TASK PROMPT -
Every record below is to be retyped exactly, with any pictures left out.
═══ DATA FOR THIS EXERCISE
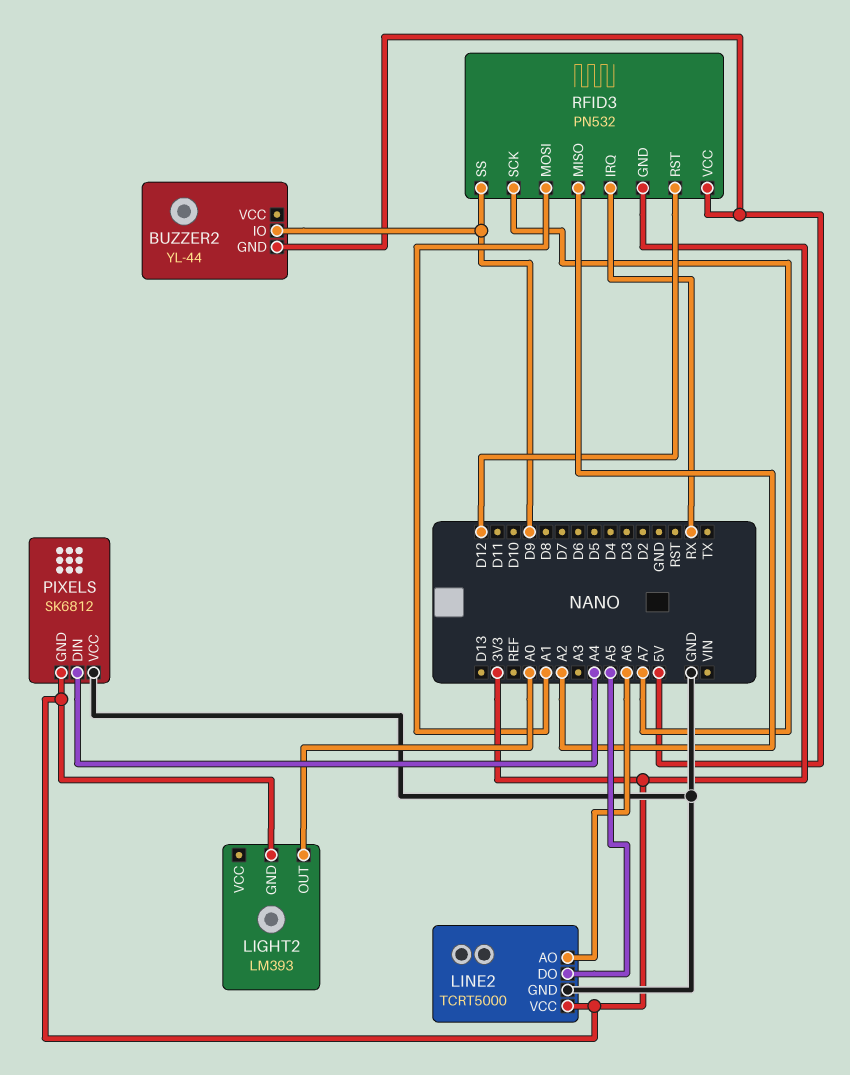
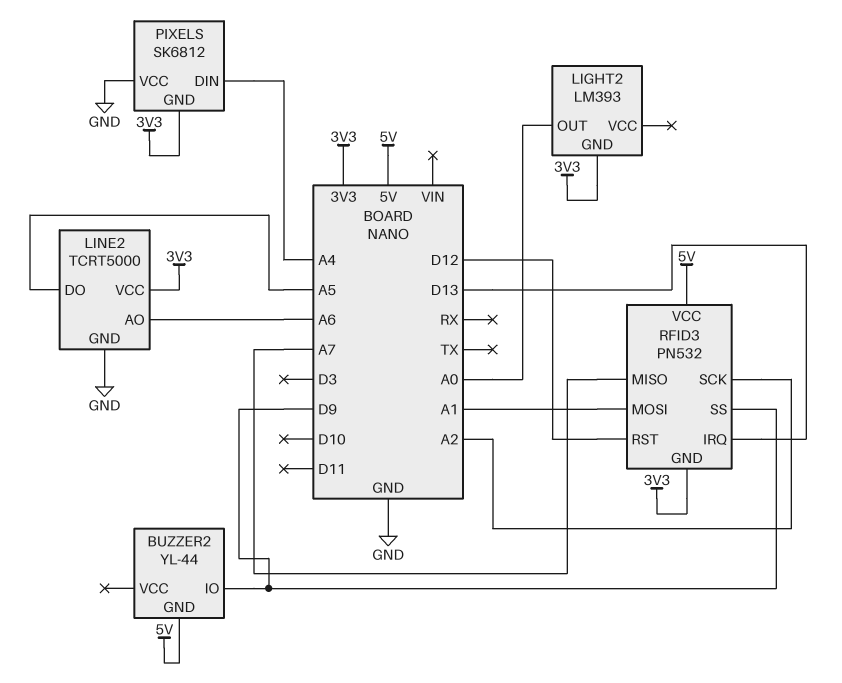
RFID3 pin IRQ: RX -> D13
RFID3 pin MISO: A2 -> A7
RFID3 pin SCK: A7 -> A2

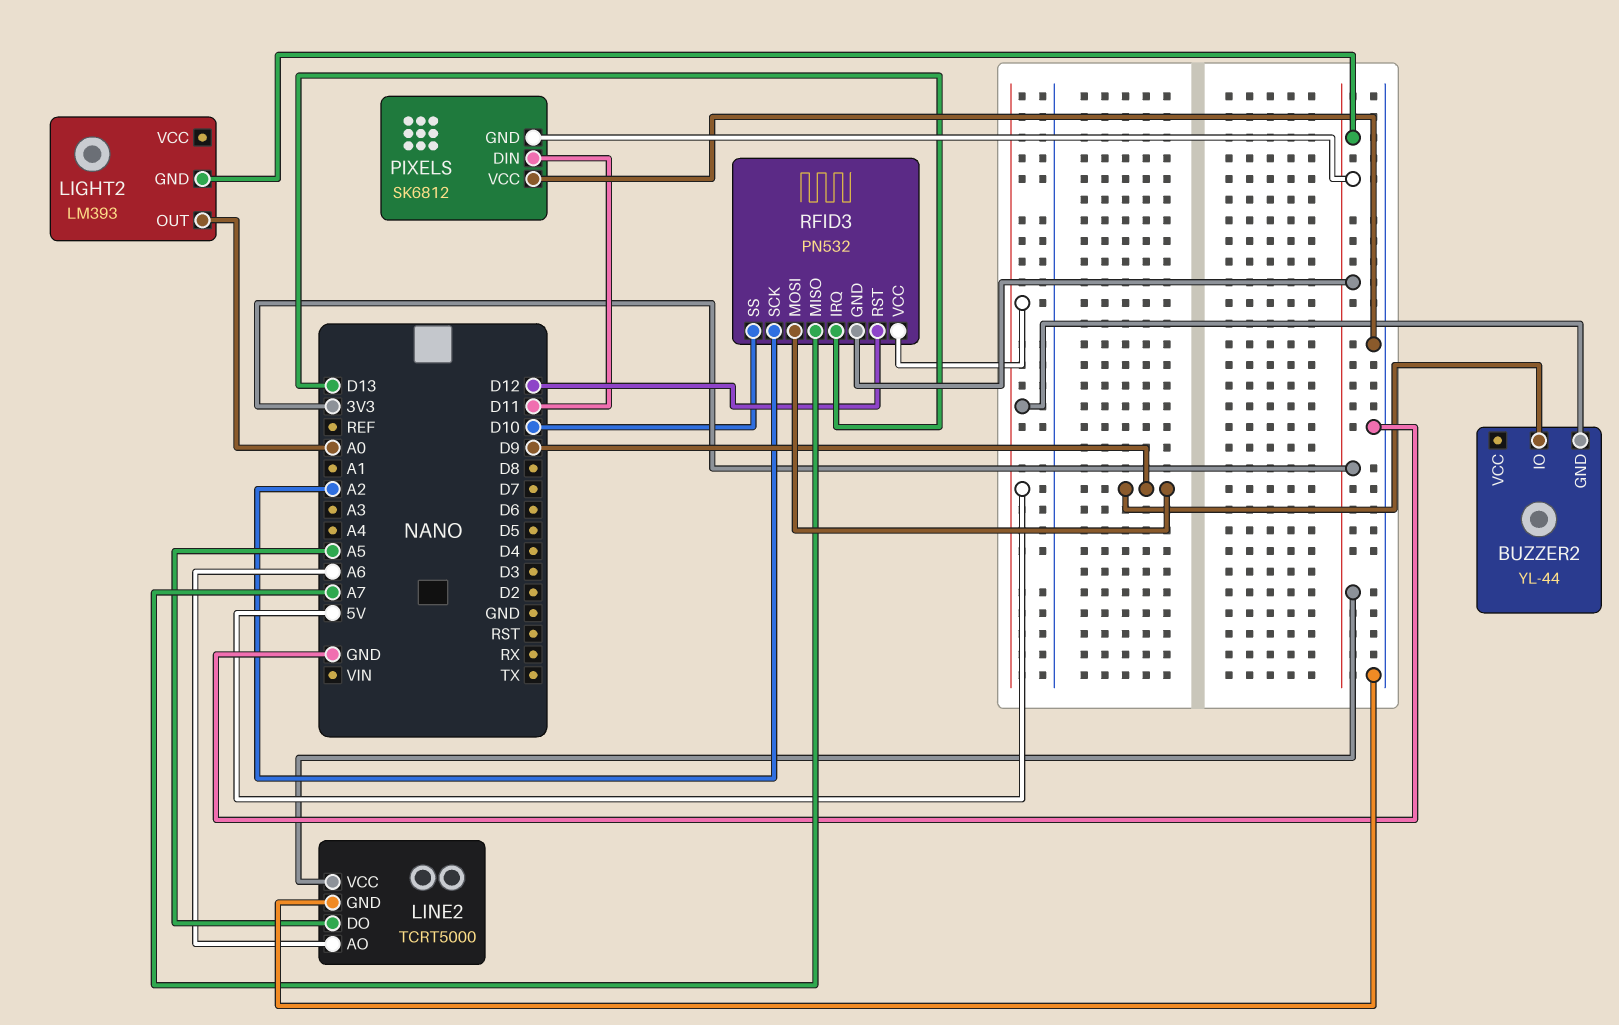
PIXELS pin DIN: A4 -> D11
RFID3 pin MOSI: A1 -> D9
RFID3 pin SS: D9 -> D10

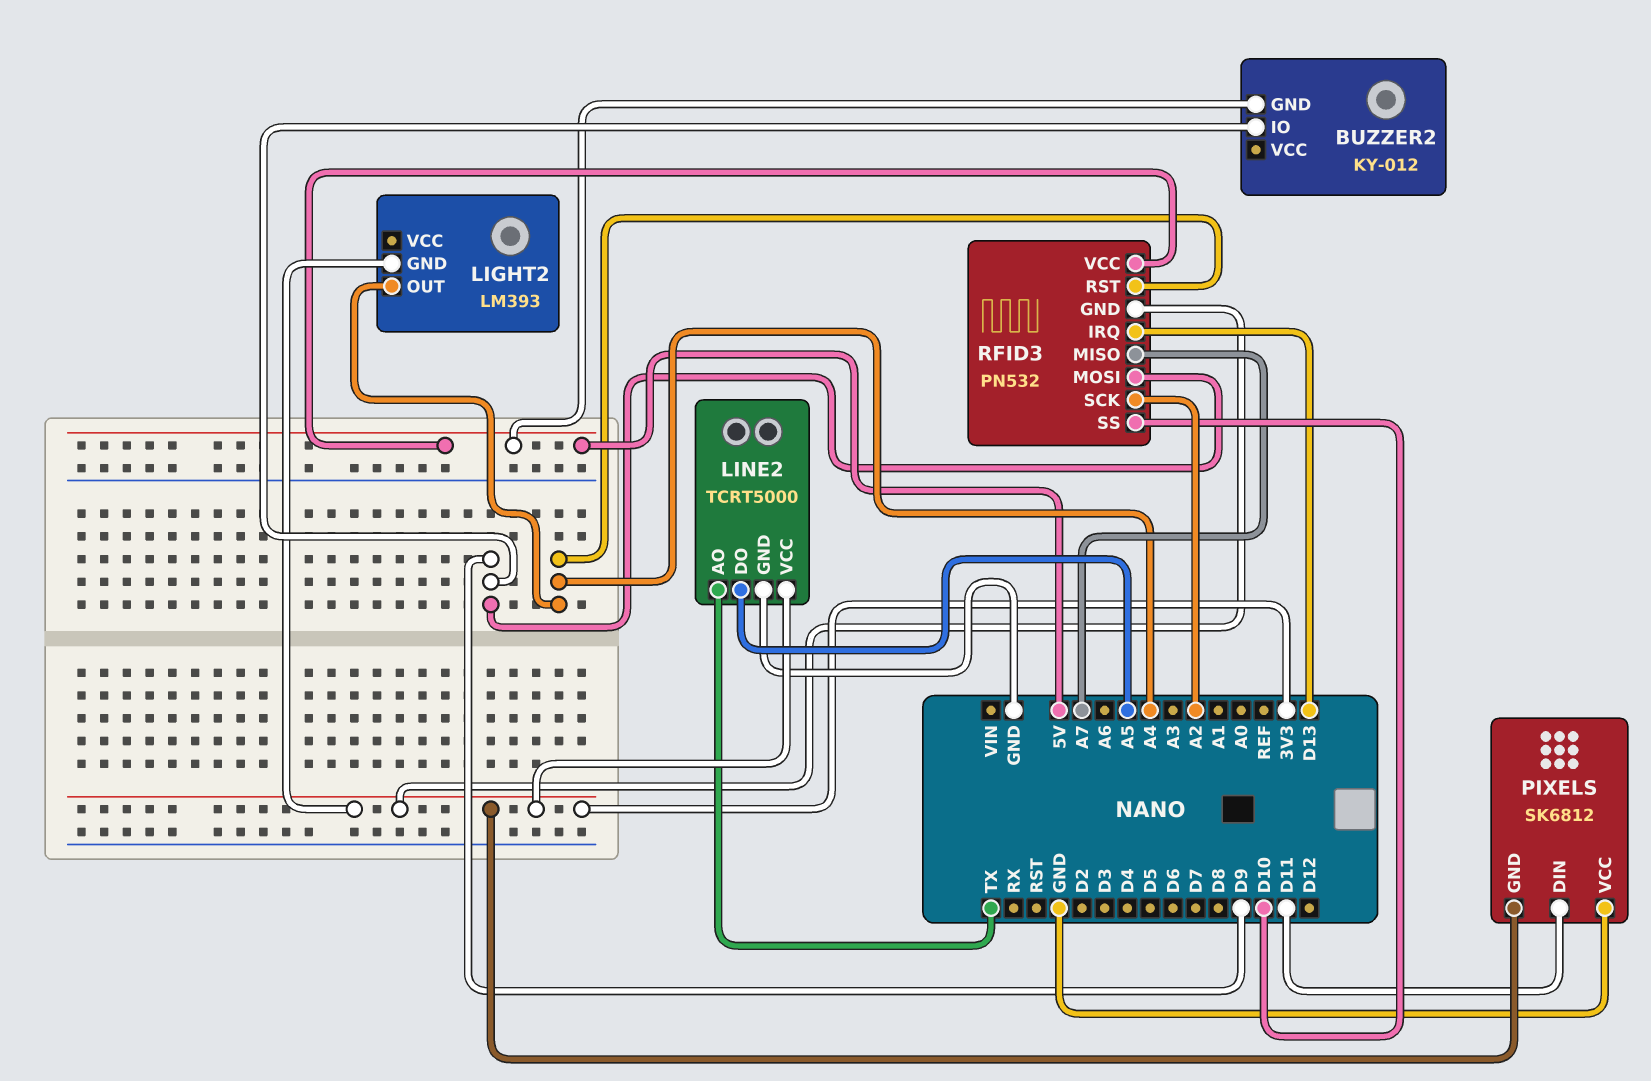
BUZZER2: YL-44 -> KY-012
LIGHT2 pin OUT: A0 -> A4
LINE2 pin AO: A6 -> TX
RFID3 pin RST: D12 -> A4

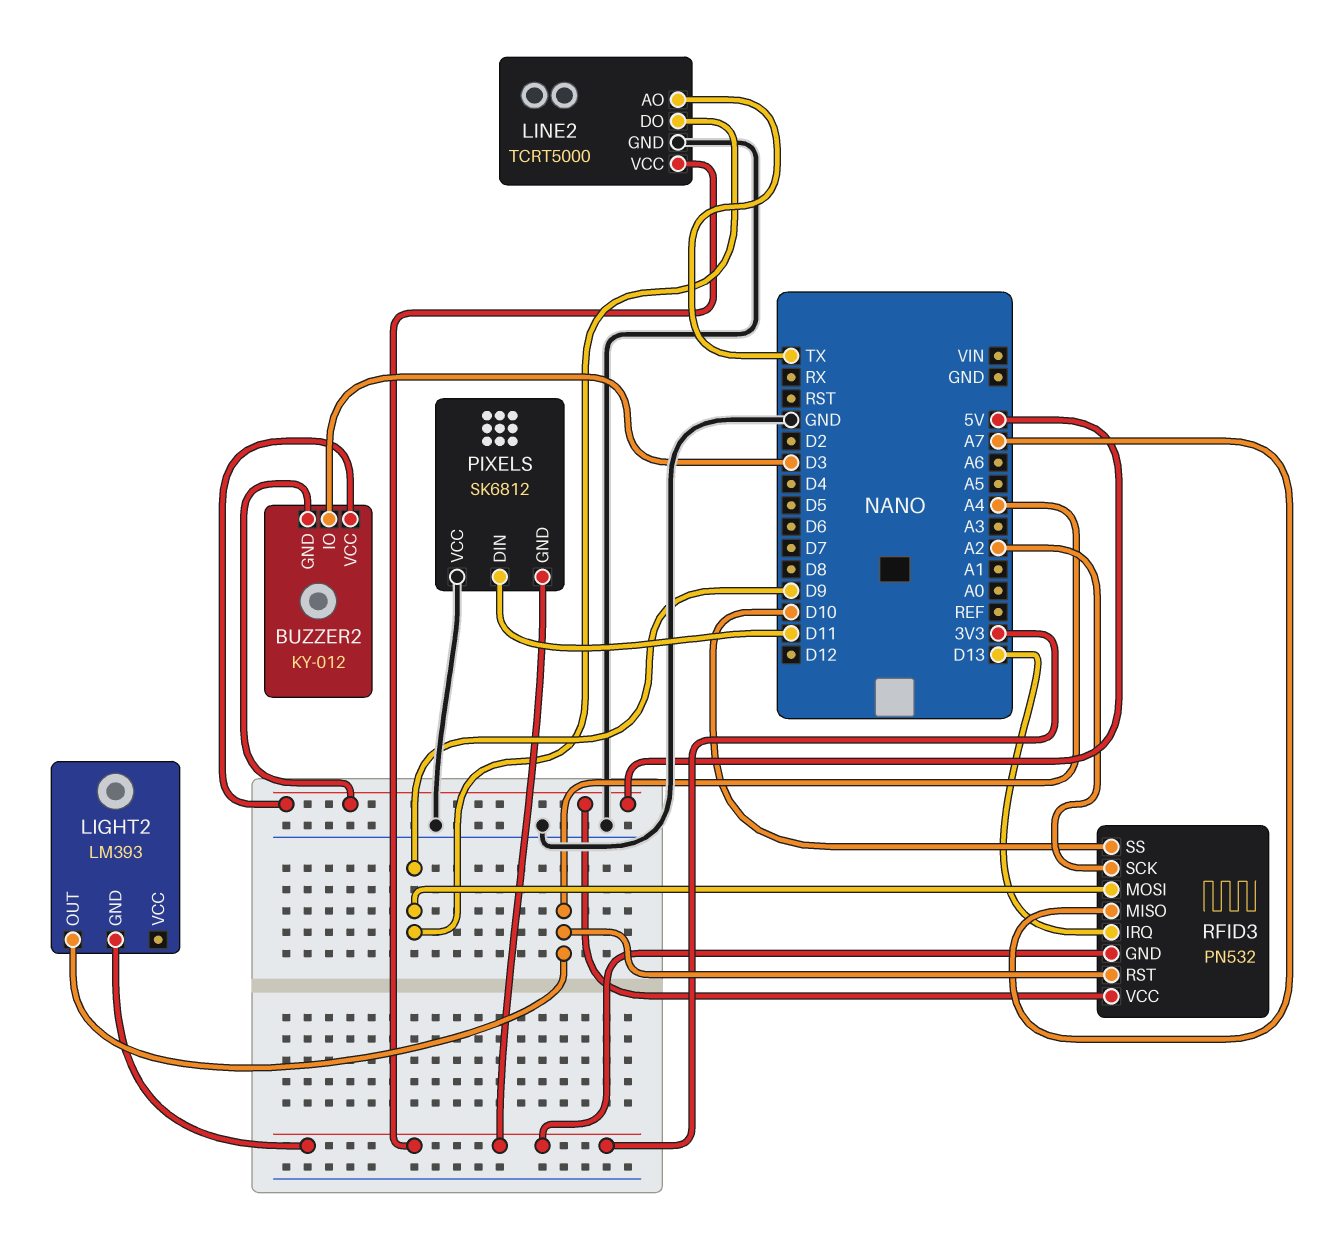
BUZZER2 pin IO: D9 -> D3
BUZZER2 pin VCC: none -> 5V
LINE2 pin DO: A5 -> D9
══════
ANSWER BOX -
RFID3 pin IRQ: RX -> D13
RFID3 pin MISO: A2 -> A7
RFID3 pin SCK: A7 -> A2

PIXELS pin DIN: A4 -> D11
RFID3 pin MOSI: A1 -> D9
RFID3 pin SS: D9 -> D10

BUZZER2: YL-44 -> KY-012
LIGHT2 pin OUT: A0 -> A4
LINE2 pin AO: A6 -> TX
RFID3 pin RST: D12 -> A4

BUZZER2 pin IO: D9 -> D3
BUZZER2 pin VCC: none -> 5V
LINE2 pin DO: A5 -> D9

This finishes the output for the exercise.